__WHAT TO WORK ON__
Go through the data and copy each line where the string "camera" appears.

__SUPPLIED INFORMATION__
★ ★ ★ ★ ★
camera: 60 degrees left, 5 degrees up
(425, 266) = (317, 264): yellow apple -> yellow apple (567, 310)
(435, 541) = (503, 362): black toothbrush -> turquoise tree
★ ★ ★ ★ ★
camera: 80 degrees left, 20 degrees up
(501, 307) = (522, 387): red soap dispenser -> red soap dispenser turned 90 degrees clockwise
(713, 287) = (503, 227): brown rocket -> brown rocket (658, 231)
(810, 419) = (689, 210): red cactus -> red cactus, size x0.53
★ ★ ★ ★ ★
__OUTPUT FOR THIS EXERCISE__
camera: 60 degrees left, 5 degrees up
camera: 80 degrees left, 20 degrees up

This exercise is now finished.